Supplied material:
+++
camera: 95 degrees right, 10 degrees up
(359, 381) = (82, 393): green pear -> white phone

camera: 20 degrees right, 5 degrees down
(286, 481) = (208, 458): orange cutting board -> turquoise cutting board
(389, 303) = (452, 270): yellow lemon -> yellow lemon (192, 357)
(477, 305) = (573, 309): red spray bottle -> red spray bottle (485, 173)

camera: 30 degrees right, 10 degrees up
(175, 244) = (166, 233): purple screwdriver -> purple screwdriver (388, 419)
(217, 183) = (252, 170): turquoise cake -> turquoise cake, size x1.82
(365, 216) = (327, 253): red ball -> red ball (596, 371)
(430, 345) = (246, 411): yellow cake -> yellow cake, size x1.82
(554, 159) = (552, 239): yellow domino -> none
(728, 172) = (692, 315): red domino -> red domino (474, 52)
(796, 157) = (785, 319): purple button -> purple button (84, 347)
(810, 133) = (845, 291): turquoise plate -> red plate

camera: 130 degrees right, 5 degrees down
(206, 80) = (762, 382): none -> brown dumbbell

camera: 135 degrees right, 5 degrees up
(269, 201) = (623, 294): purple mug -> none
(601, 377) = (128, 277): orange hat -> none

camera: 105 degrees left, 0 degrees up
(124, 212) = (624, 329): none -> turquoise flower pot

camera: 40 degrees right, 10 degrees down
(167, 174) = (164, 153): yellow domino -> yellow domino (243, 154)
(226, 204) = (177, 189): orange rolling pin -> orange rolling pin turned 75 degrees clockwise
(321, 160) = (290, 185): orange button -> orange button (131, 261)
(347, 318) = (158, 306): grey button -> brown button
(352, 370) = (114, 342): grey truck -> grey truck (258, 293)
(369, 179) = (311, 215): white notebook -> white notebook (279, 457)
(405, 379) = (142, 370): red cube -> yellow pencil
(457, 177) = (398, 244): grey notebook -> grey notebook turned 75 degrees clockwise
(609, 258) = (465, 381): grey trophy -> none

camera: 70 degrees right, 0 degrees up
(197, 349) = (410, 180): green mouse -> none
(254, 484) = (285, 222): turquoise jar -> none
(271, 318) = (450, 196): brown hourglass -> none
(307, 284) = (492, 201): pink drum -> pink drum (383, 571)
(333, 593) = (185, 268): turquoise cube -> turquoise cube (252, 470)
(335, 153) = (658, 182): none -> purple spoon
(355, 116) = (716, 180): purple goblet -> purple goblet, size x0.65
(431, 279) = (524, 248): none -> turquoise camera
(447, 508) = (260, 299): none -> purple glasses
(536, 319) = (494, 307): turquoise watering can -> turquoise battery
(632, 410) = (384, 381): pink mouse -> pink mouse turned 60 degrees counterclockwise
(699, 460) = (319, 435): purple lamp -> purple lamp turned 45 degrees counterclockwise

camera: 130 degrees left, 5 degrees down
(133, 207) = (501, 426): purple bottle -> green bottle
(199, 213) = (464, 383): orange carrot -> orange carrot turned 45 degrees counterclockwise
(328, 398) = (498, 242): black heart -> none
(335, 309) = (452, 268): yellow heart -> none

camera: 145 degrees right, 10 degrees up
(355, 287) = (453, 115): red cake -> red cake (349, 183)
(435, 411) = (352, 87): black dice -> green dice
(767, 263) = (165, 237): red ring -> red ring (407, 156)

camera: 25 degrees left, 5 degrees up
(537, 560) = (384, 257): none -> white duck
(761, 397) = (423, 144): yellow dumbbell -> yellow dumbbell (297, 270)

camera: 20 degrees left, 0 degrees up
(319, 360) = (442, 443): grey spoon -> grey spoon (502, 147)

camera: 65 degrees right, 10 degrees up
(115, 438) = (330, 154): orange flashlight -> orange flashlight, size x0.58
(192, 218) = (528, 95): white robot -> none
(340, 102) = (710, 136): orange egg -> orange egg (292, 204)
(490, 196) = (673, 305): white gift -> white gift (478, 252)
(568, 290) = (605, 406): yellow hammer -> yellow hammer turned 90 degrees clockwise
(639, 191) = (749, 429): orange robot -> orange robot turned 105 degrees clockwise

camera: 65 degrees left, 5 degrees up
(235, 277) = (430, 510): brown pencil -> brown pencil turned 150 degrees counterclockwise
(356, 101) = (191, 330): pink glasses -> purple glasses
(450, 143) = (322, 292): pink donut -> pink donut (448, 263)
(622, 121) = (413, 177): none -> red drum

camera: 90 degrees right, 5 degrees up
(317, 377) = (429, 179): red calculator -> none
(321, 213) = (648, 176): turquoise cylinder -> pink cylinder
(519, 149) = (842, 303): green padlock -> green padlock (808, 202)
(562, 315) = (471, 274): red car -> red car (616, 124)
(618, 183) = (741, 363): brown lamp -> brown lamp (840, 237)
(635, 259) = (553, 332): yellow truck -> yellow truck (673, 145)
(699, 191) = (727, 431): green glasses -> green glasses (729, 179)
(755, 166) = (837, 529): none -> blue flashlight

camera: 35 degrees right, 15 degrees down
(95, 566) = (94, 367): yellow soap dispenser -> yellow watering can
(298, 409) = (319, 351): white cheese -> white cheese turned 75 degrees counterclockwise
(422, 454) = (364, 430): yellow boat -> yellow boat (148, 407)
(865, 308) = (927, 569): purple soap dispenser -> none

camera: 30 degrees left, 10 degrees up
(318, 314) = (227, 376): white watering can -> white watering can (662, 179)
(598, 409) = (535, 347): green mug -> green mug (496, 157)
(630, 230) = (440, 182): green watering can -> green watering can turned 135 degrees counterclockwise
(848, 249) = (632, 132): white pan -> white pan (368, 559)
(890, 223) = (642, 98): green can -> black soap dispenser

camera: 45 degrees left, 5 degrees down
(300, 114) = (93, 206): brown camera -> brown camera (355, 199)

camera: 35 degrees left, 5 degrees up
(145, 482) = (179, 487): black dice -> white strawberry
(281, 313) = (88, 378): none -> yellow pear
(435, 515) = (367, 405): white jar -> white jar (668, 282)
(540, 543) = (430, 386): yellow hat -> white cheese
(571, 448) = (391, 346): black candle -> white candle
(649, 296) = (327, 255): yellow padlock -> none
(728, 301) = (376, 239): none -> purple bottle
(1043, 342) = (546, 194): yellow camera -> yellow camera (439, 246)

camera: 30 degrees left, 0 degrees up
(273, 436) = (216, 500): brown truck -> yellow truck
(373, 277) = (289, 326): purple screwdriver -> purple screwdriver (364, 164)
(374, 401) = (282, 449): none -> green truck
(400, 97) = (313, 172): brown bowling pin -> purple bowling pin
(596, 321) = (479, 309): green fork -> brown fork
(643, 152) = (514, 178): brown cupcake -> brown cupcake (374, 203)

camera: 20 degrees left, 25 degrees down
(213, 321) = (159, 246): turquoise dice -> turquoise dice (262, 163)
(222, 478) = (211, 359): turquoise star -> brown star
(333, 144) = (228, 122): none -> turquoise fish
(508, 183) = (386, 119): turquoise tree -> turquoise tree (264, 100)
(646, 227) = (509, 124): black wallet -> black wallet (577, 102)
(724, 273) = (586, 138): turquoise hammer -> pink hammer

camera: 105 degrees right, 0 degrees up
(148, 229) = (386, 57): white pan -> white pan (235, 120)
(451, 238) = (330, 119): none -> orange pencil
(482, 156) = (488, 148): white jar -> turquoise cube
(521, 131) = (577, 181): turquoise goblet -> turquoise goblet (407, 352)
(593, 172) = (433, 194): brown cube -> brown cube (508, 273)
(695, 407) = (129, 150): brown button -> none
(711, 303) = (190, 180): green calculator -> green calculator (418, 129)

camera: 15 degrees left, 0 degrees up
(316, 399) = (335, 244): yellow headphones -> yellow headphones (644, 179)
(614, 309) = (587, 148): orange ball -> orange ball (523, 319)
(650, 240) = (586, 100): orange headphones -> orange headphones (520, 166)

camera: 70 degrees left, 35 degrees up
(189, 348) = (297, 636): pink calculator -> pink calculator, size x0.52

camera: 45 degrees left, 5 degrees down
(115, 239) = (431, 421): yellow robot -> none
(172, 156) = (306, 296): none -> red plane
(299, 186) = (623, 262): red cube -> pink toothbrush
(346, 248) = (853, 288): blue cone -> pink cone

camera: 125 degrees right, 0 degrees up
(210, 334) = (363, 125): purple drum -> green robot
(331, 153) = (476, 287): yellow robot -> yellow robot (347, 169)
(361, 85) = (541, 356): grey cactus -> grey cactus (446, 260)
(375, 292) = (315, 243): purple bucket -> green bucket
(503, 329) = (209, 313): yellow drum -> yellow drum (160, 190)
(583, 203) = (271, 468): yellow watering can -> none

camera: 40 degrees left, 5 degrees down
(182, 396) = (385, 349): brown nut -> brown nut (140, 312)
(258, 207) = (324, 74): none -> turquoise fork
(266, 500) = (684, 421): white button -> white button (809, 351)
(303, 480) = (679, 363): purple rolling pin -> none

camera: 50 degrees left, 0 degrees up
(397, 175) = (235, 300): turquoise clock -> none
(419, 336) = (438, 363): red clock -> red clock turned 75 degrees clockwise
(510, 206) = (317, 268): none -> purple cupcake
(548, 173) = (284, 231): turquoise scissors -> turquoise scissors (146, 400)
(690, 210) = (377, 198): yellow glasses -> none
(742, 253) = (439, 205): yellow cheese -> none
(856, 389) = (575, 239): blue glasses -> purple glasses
+++
Your assignment: In the entries above, one line contains "(355, 116) = (716, 180): purple" and another contains "(699, 460) = (319, 435): purple". Reproduce exactly those two lines and the lines between them, nothing else.

Response to this task:
(355, 116) = (716, 180): purple goblet -> purple goblet, size x0.65
(431, 279) = (524, 248): none -> turquoise camera
(447, 508) = (260, 299): none -> purple glasses
(536, 319) = (494, 307): turquoise watering can -> turquoise battery
(632, 410) = (384, 381): pink mouse -> pink mouse turned 60 degrees counterclockwise
(699, 460) = (319, 435): purple lamp -> purple lamp turned 45 degrees counterclockwise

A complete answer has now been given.